## [ACTIVITY]
Where the records below begin, start copying, and stop after the line that contains "(181, 601) = (682, 211): brown"; reproduce every line exactly but omit pictures.

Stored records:

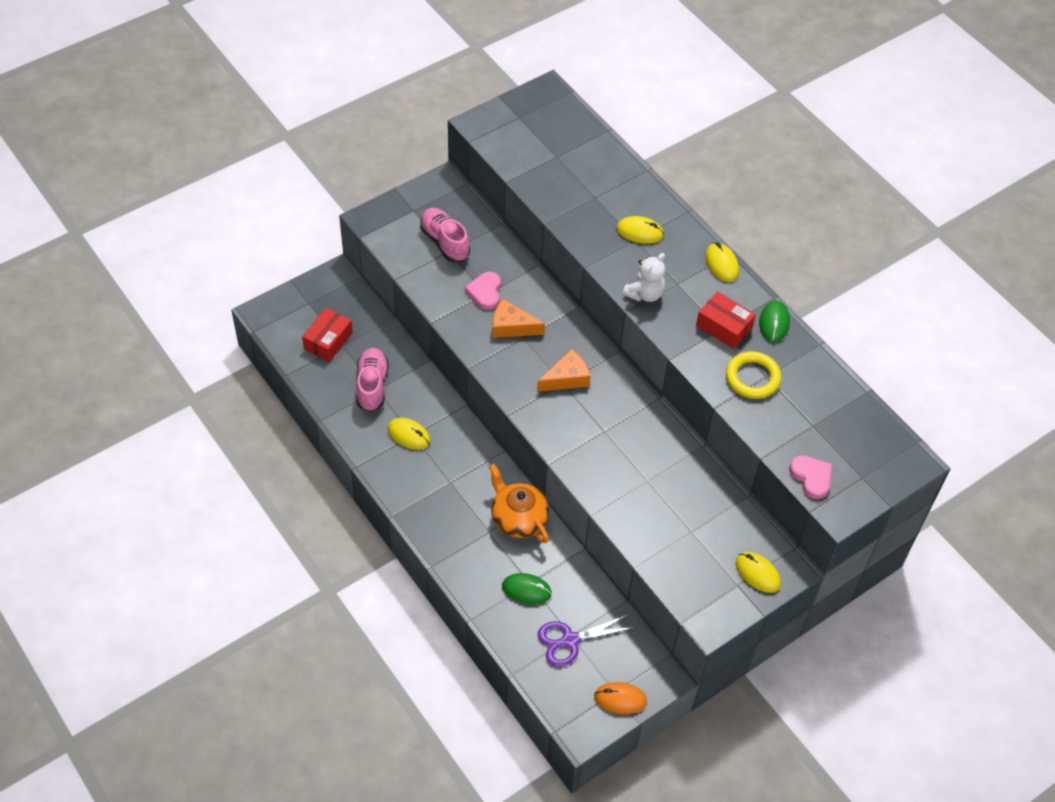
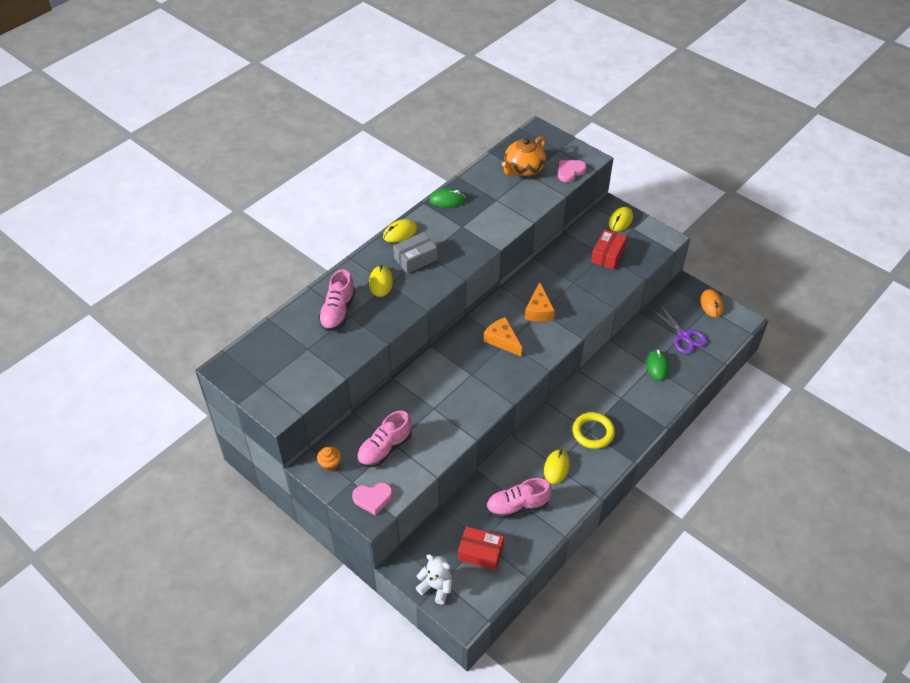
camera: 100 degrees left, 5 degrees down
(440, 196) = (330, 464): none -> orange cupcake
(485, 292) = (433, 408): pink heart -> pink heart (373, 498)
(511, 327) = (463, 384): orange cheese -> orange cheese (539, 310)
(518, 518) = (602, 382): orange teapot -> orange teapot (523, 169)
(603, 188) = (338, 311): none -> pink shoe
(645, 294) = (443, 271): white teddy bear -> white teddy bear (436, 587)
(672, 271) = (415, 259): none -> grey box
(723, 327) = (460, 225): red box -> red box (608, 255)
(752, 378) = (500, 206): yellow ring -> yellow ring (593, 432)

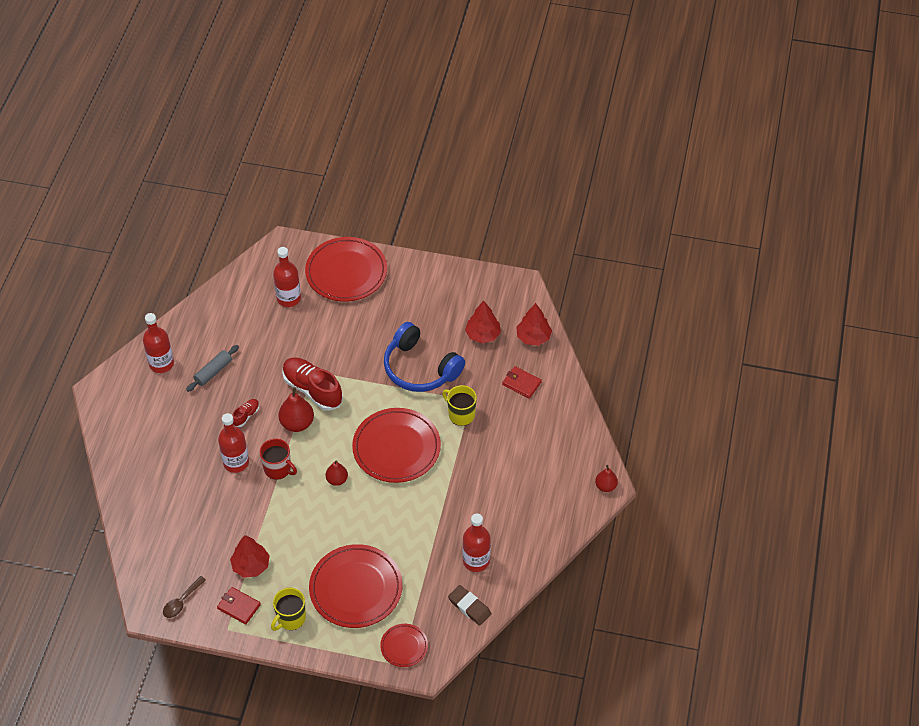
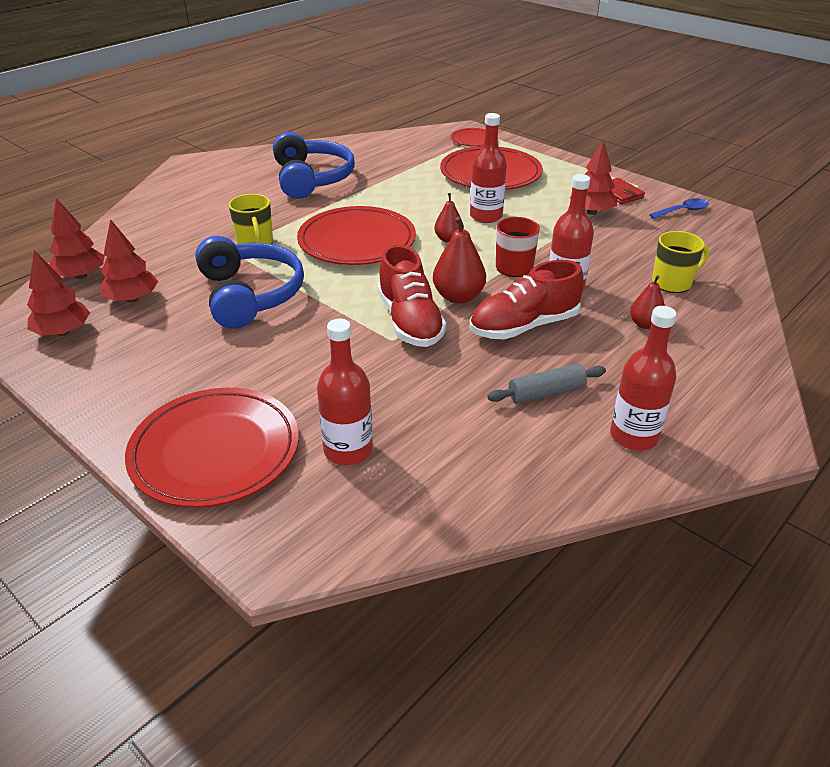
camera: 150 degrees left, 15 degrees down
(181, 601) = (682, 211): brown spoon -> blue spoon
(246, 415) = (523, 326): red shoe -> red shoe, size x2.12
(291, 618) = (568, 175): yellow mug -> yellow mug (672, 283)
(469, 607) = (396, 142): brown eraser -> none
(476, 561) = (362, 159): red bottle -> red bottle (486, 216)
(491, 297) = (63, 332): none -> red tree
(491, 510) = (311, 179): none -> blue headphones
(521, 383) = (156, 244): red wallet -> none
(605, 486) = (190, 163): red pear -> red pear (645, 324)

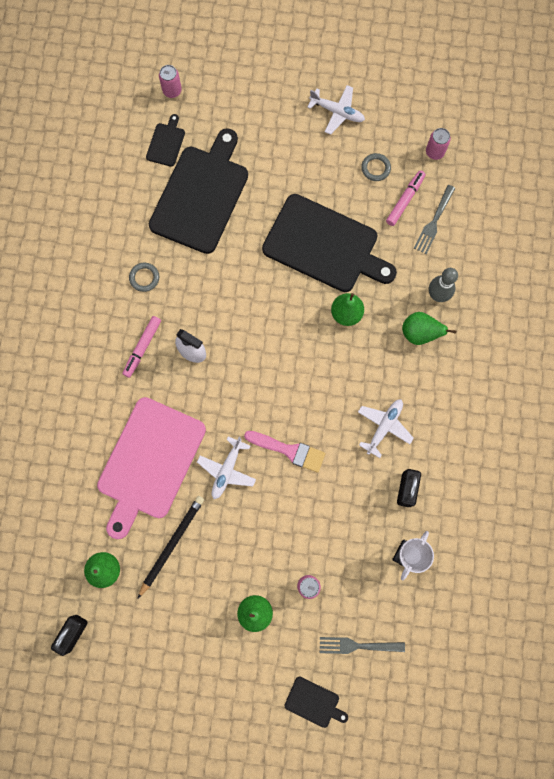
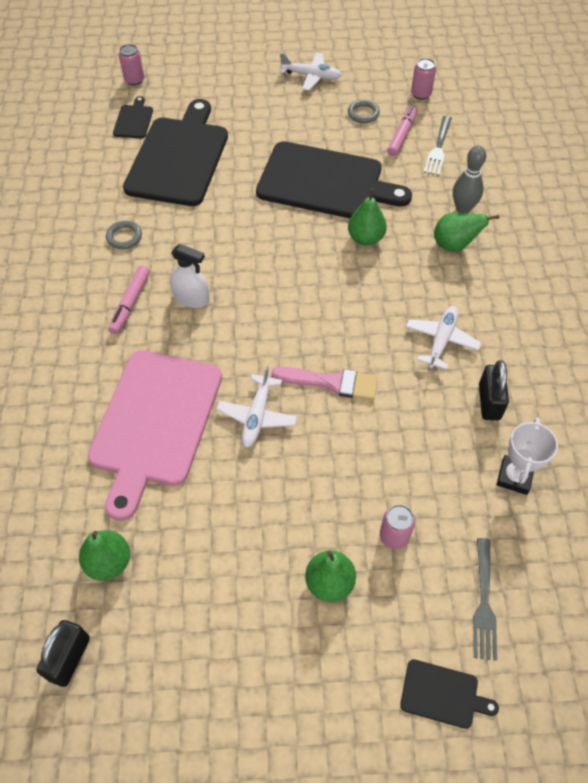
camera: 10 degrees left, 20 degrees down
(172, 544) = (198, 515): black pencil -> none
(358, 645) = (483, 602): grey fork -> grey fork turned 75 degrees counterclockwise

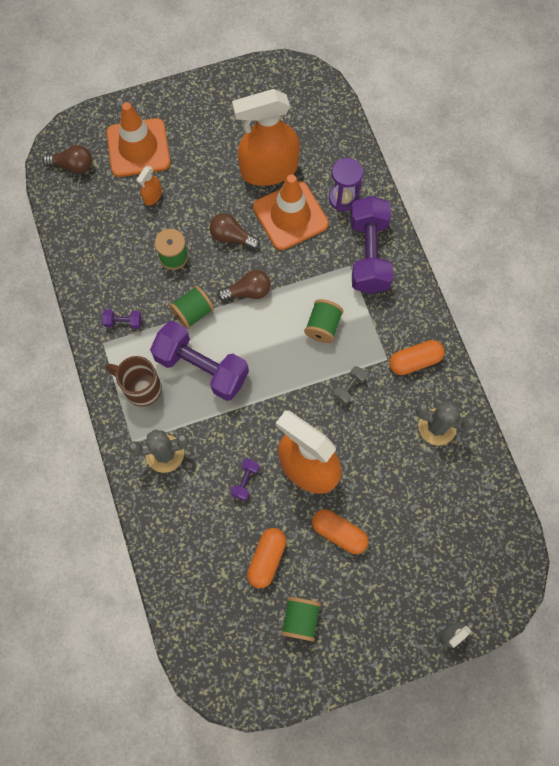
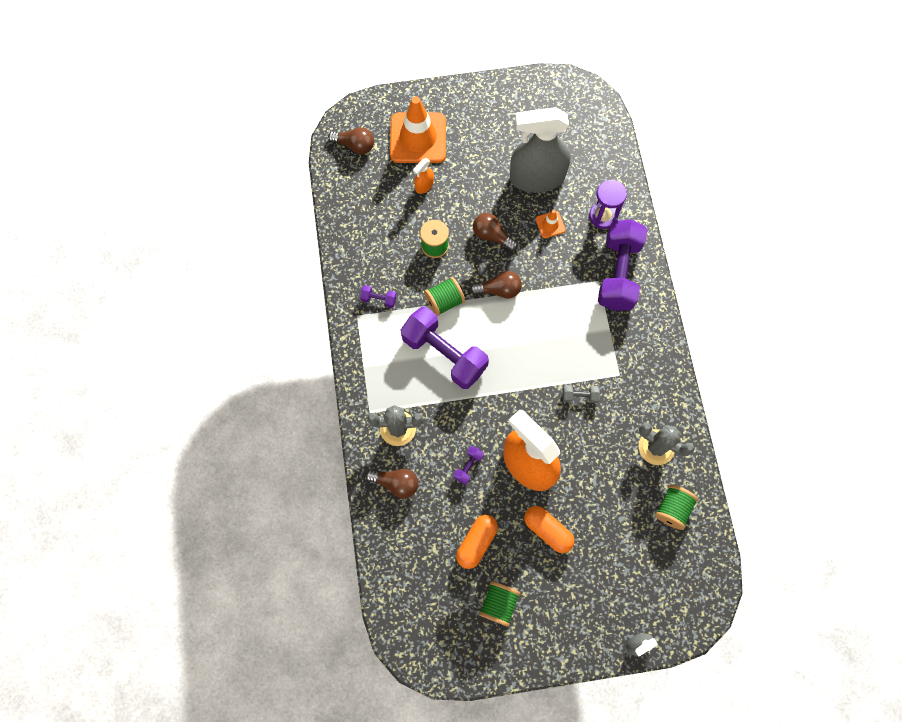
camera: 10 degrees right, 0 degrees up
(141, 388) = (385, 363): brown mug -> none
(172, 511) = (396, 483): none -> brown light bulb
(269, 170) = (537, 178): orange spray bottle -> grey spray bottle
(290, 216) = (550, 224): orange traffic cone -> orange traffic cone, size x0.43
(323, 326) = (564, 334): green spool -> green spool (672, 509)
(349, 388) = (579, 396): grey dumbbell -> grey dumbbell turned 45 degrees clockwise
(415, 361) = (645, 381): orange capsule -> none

## [ANSWER TO THIS TASK]
camera: 100 degrees left, 5 degrees down
(440, 196) = (330, 464): none -> orange cupcake
(485, 292) = (433, 408): pink heart -> pink heart (373, 498)
(511, 327) = (463, 384): orange cheese -> orange cheese (539, 310)
(518, 518) = (602, 382): orange teapot -> orange teapot (523, 169)
(603, 188) = (338, 311): none -> pink shoe
(645, 294) = (443, 271): white teddy bear -> white teddy bear (436, 587)
(672, 271) = (415, 259): none -> grey box
(723, 327) = (460, 225): red box -> red box (608, 255)
(752, 378) = (500, 206): yellow ring -> yellow ring (593, 432)

camera: 150 degrees left, 15 degrees down
(181, 601) = (682, 211): brown spoon -> blue spoon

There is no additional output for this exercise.